Information shown: Begin

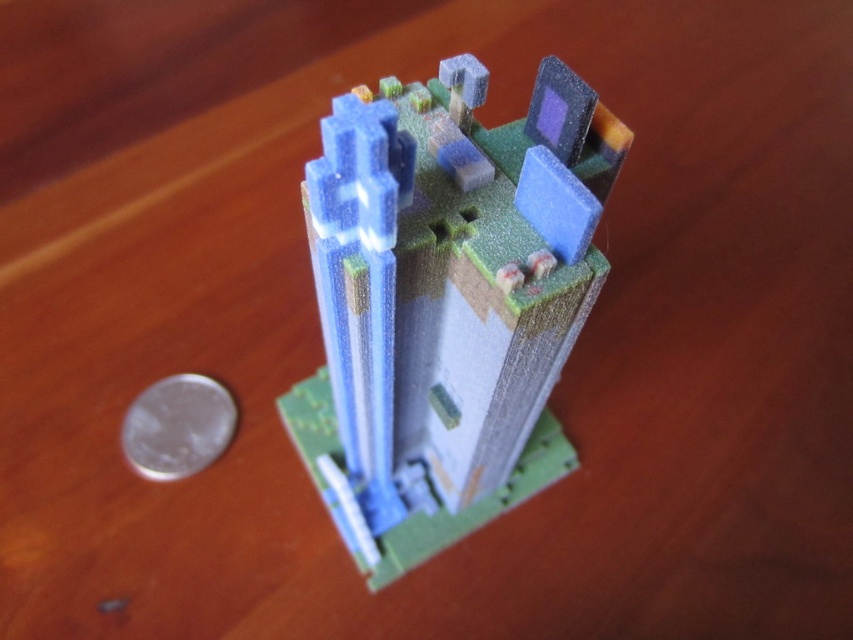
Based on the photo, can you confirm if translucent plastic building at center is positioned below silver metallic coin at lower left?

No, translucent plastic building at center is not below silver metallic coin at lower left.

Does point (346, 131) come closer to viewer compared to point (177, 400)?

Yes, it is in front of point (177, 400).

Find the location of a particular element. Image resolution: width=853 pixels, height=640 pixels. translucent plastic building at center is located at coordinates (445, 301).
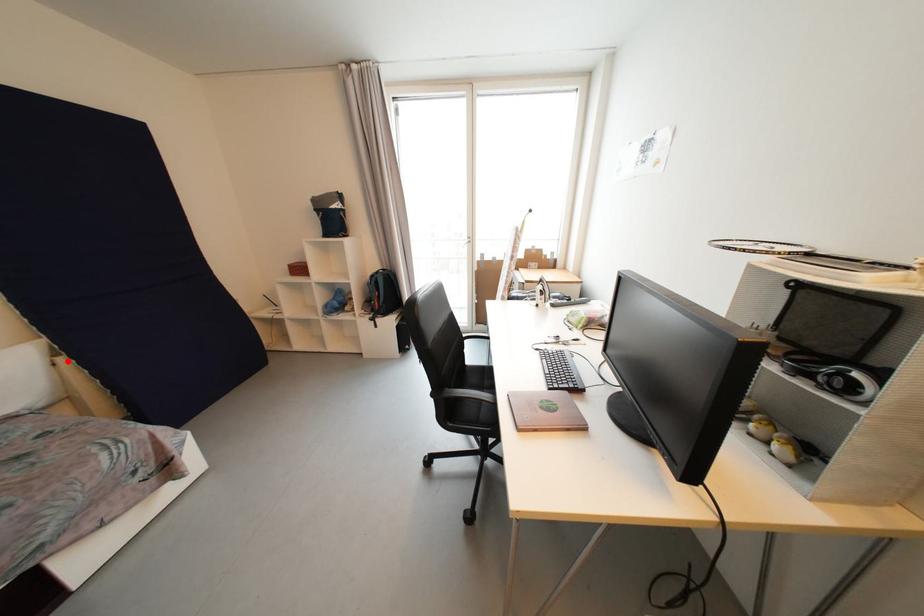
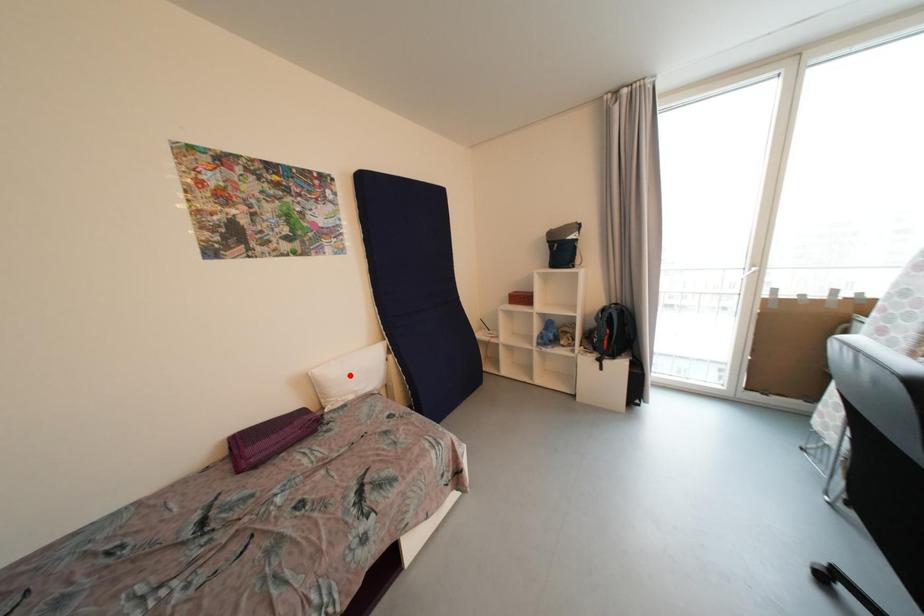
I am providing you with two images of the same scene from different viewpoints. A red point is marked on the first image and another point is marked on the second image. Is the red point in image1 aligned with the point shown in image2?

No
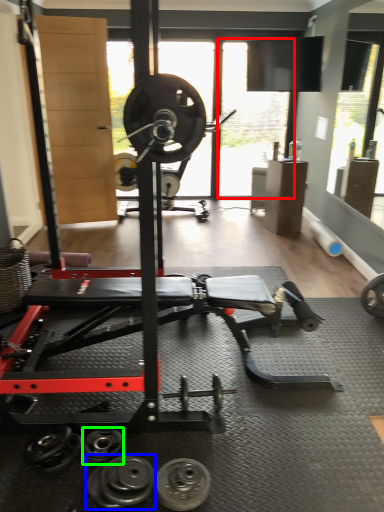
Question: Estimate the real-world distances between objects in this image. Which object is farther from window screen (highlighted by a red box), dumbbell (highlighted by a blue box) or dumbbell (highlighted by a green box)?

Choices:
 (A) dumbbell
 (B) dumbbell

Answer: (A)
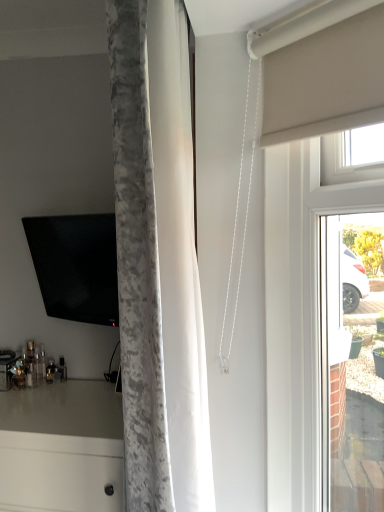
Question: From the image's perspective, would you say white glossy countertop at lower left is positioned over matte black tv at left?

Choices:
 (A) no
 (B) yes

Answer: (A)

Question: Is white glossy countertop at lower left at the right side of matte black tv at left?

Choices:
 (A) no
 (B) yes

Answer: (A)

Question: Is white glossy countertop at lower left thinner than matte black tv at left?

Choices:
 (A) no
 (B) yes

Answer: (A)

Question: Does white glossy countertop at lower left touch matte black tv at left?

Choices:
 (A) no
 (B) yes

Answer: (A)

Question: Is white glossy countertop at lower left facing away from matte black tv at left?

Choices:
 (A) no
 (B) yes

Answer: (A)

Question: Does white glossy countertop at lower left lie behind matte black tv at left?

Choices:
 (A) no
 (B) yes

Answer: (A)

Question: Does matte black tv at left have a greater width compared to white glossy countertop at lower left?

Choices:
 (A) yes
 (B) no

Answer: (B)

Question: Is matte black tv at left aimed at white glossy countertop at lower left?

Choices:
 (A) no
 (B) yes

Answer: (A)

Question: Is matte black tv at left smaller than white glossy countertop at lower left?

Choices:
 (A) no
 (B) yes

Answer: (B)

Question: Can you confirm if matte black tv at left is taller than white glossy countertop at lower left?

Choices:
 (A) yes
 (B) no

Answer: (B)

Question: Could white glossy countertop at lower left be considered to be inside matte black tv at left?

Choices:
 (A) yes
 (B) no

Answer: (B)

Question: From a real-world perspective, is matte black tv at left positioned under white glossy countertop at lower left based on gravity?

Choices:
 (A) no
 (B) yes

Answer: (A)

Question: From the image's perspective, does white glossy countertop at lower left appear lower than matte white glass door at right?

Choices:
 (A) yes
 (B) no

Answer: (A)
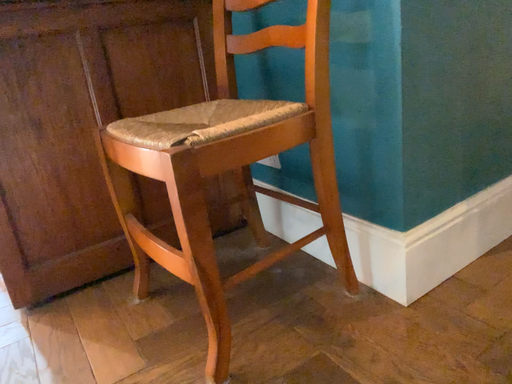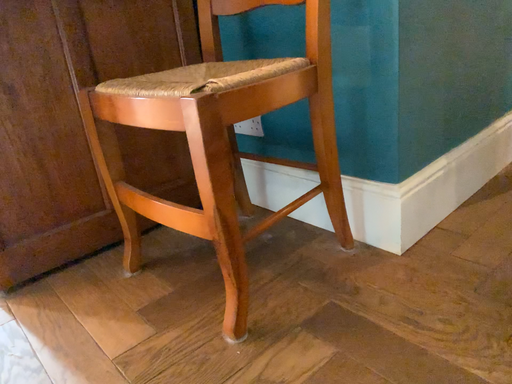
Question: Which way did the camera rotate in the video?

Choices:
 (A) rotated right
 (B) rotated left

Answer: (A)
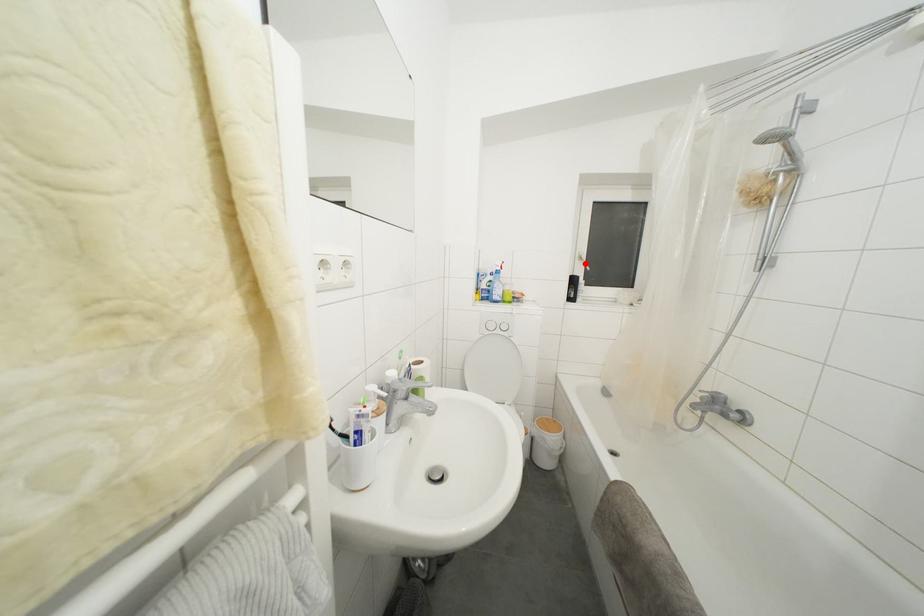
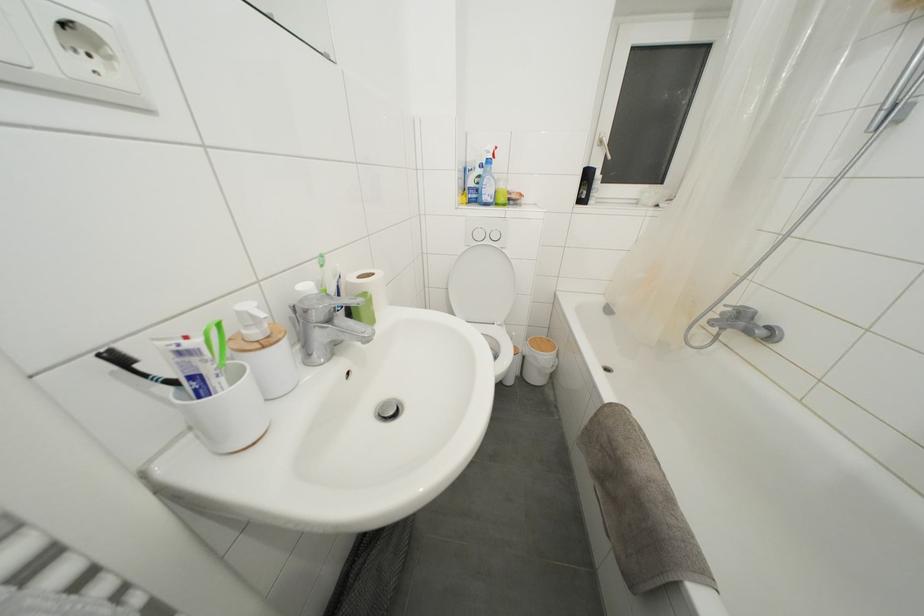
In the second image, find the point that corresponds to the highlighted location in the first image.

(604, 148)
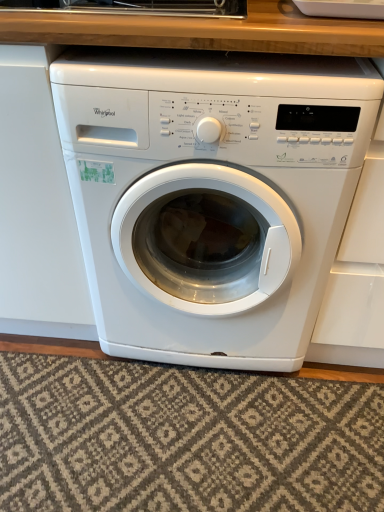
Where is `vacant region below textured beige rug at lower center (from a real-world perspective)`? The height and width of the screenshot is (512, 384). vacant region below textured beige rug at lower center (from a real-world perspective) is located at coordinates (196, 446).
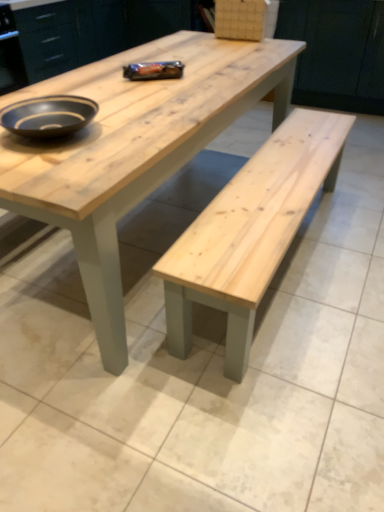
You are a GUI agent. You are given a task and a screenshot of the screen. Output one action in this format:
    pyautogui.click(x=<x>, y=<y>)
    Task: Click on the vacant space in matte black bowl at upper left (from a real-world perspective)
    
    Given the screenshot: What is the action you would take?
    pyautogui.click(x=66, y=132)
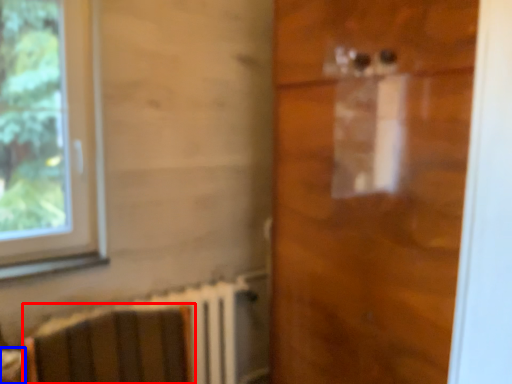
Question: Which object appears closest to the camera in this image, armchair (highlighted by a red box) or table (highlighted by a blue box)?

Information shown: End

| Task prompt |
Locate every line in the data above that contains the word "would", and copy each of those lines in full.

| Result of this task |
Question: From the image's perspective, would you say white glossy countertop at lower left is positioned over matte black tv at left?
    Given the screenshot: What is the action you would take?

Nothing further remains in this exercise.